# Task to carry out
Output only the stretch of the listing that starts at the line containing "red bowling pin [324,168,394,193] -> none" and ends at the line containing "orange pencil [427,200,509,211] -> none", reproduced exactly with both ends.

........

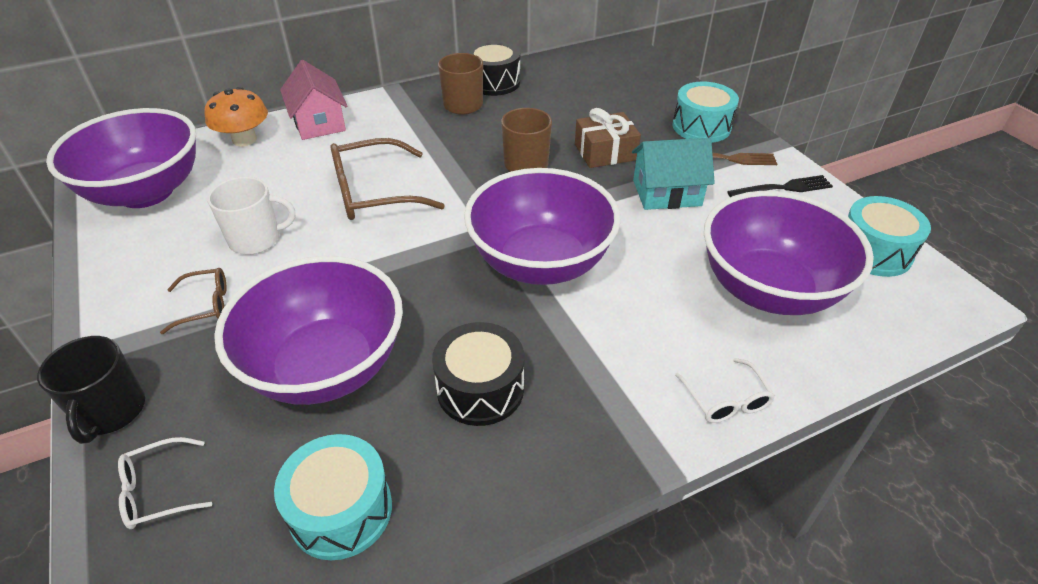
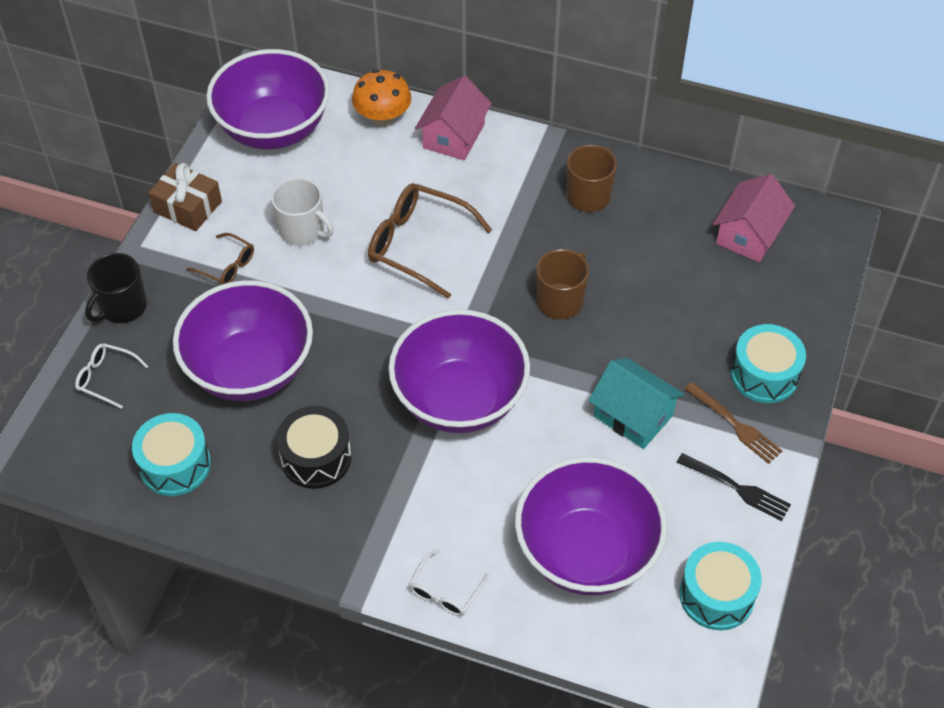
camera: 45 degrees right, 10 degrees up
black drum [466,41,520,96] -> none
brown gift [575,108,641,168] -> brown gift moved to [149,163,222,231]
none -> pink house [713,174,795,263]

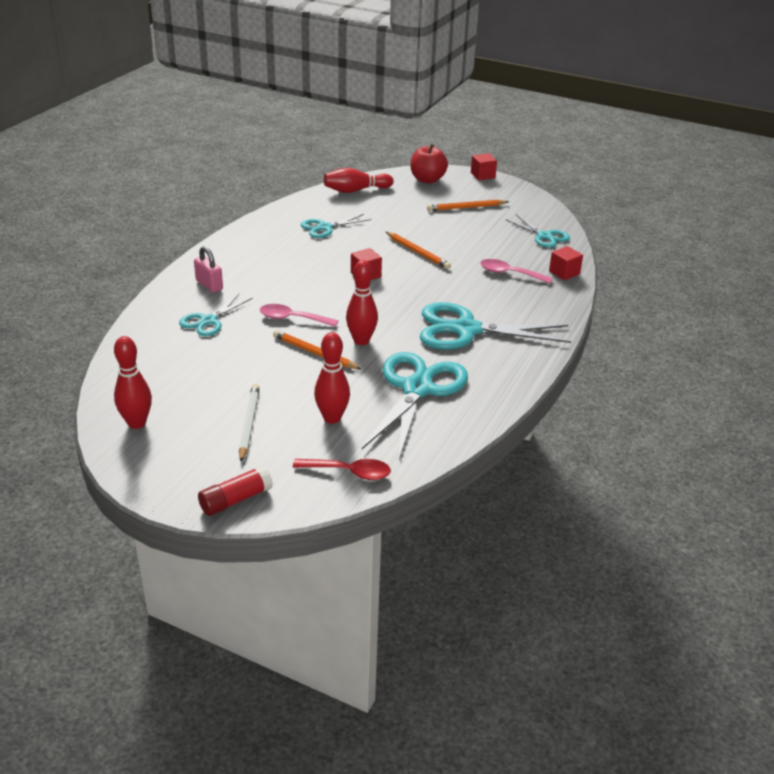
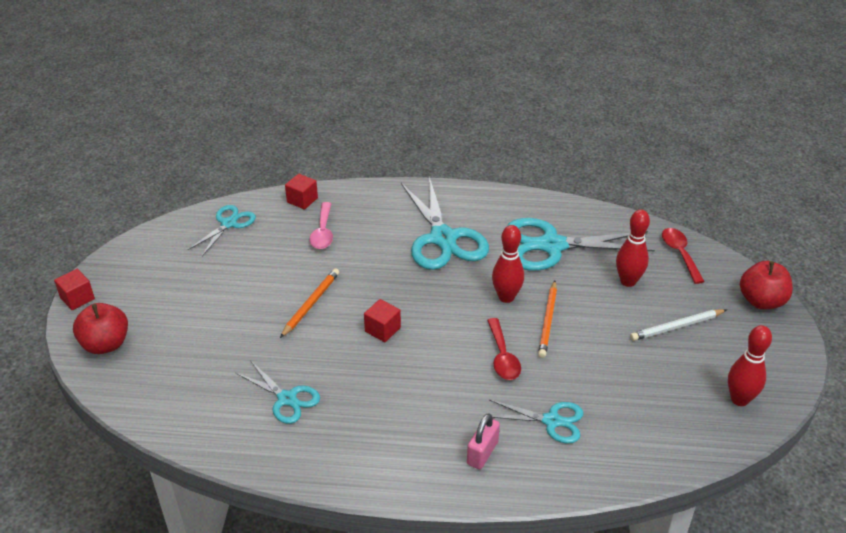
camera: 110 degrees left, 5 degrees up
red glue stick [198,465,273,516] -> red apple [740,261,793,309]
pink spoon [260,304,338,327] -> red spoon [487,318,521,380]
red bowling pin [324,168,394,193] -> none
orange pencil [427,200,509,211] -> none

........

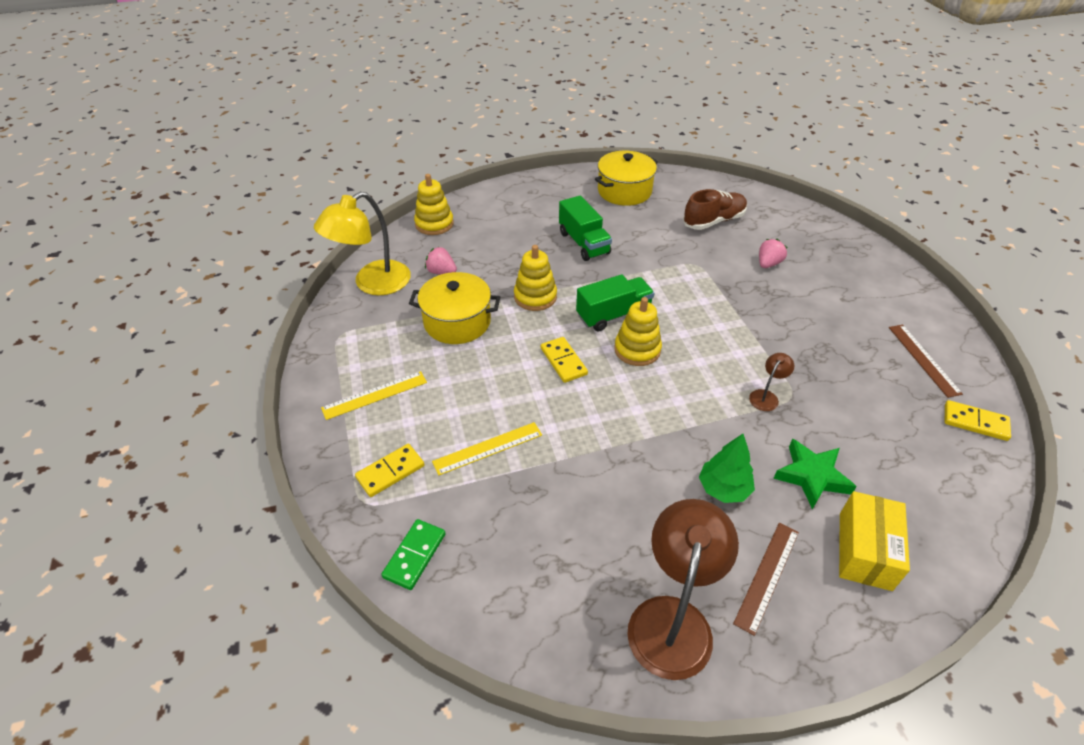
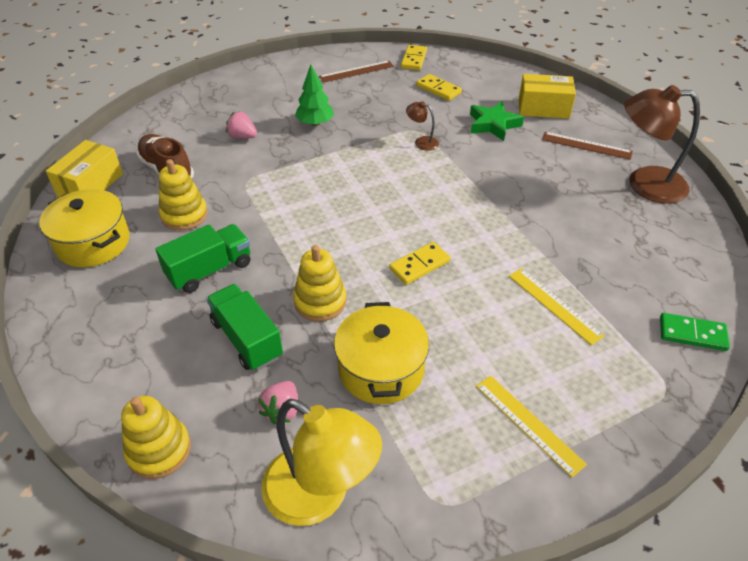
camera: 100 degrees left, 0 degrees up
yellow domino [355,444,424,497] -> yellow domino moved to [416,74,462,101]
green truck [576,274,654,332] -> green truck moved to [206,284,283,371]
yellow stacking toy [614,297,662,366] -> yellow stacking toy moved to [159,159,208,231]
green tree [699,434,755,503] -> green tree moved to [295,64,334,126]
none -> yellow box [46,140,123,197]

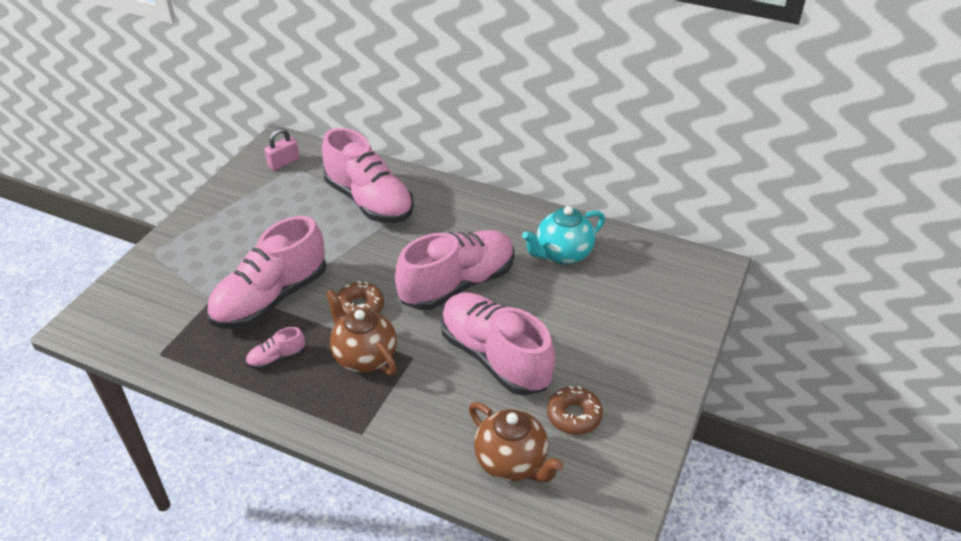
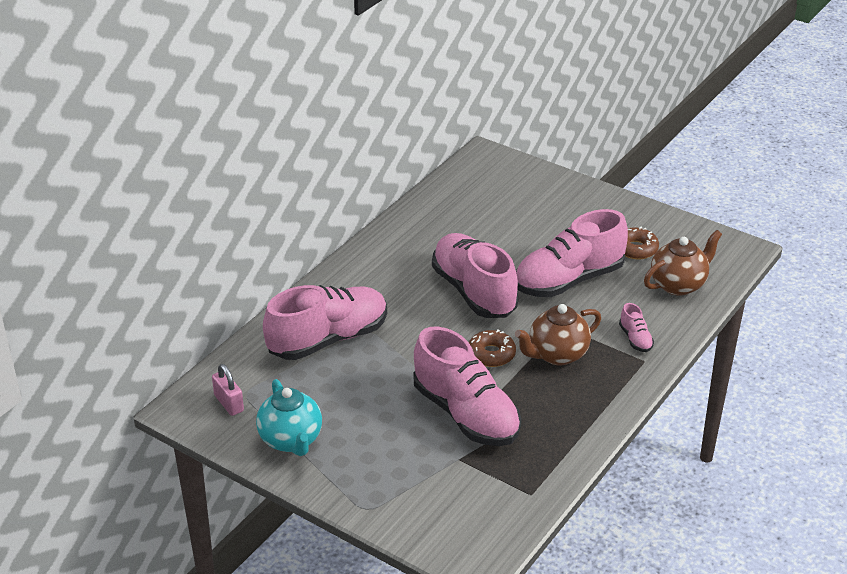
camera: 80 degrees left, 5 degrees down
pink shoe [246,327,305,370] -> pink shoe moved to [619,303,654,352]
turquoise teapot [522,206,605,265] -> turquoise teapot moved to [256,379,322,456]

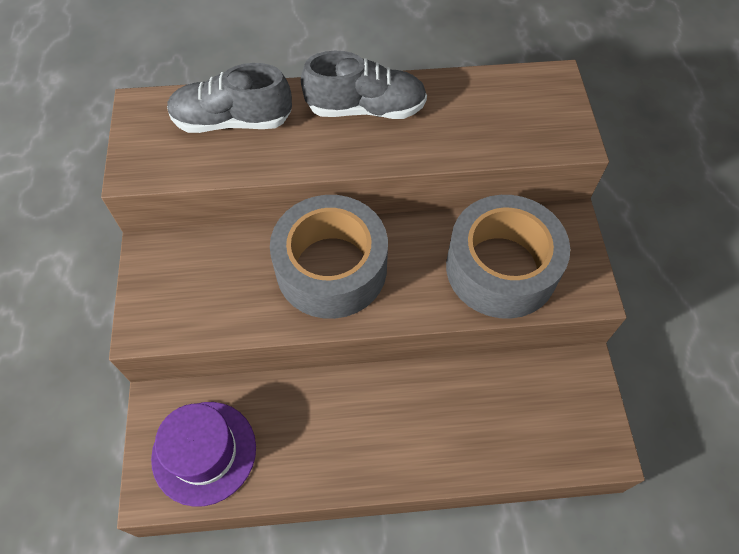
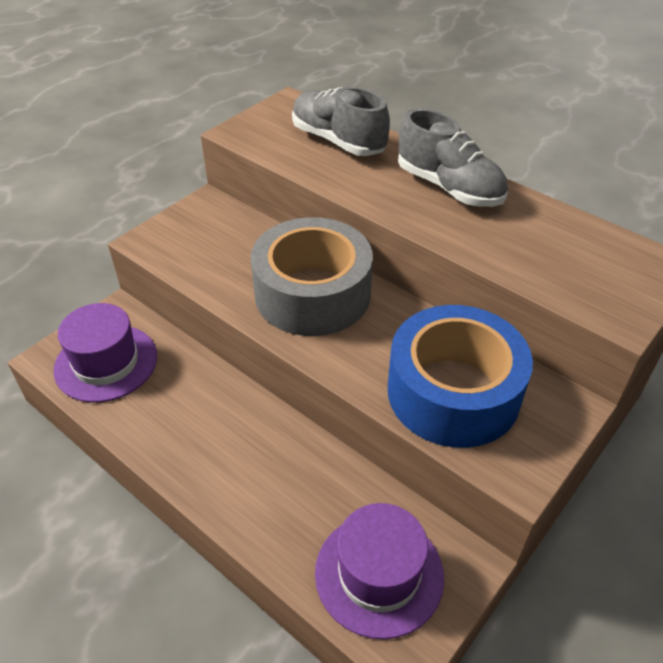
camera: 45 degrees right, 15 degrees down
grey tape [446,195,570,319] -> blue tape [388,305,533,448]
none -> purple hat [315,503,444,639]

........

# Response to this exercise
red bowling pin [324,168,394,193] -> none
orange pencil [427,200,509,211] -> none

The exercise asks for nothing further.